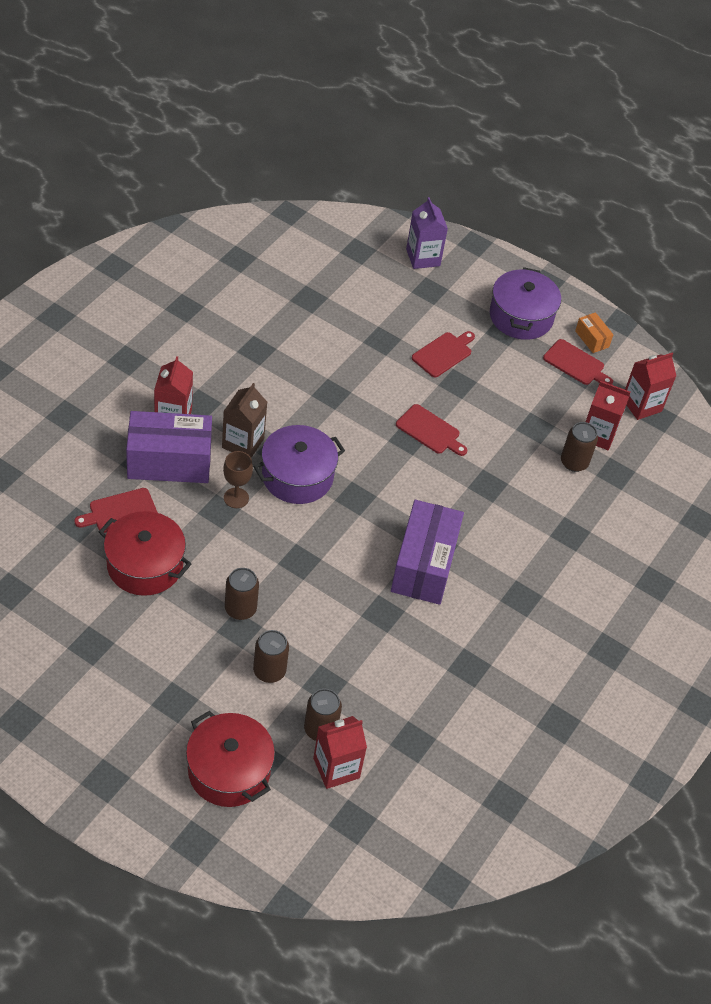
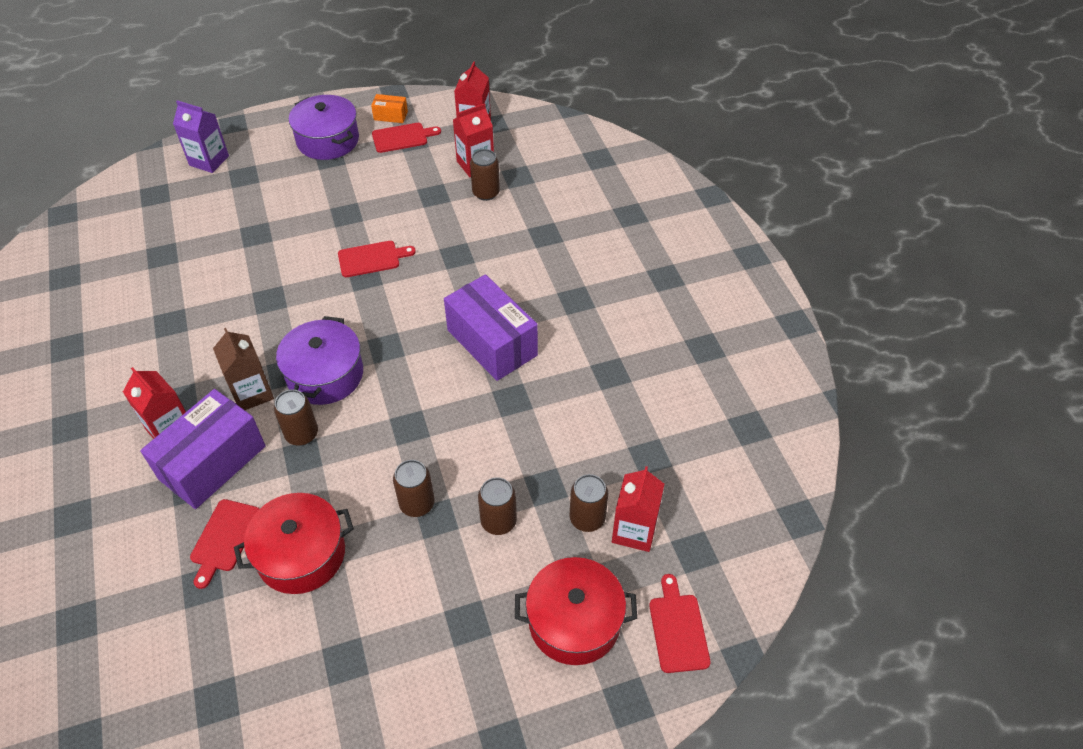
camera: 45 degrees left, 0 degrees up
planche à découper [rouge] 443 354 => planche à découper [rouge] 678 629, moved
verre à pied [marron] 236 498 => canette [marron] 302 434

• _What you will do_: Repeat verbatim the line holding "planche à découper [rouge] 443" and all lines after it, up to the end of the material.

• _Final answer_:
planche à découper [rouge] 443 354 => planche à découper [rouge] 678 629, moved
verre à pied [marron] 236 498 => canette [marron] 302 434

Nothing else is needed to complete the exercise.